[Input material Boundary: Start]
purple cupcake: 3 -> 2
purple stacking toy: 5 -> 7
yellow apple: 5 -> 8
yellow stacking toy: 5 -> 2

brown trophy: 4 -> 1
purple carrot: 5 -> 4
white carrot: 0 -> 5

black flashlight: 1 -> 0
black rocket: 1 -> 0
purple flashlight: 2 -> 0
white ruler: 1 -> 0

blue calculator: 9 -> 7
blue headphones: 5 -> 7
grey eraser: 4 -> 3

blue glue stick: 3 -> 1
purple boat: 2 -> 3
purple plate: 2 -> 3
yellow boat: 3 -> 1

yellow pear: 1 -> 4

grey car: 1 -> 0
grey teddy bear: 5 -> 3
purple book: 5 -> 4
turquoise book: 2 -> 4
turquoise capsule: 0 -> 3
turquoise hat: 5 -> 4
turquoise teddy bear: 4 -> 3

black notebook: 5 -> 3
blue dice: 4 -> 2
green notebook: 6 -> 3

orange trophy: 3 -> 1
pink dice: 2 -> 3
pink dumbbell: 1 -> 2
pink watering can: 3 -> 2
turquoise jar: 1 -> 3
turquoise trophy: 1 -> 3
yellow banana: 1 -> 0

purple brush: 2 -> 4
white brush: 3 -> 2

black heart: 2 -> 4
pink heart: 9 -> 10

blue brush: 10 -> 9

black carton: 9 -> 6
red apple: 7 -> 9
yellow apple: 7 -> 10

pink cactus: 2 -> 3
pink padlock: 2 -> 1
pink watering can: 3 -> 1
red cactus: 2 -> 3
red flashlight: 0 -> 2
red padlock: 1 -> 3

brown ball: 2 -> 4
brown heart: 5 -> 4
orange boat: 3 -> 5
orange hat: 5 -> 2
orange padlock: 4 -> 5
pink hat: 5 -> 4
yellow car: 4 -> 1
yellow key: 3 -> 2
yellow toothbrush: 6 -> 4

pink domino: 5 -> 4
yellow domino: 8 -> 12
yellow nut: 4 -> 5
[Input material Boundary: End]
This exercise requires the lines of the entries containing the string "padlock".

▸ **Result for this task**:
pink padlock: 2 -> 1
red padlock: 1 -> 3
orange padlock: 4 -> 5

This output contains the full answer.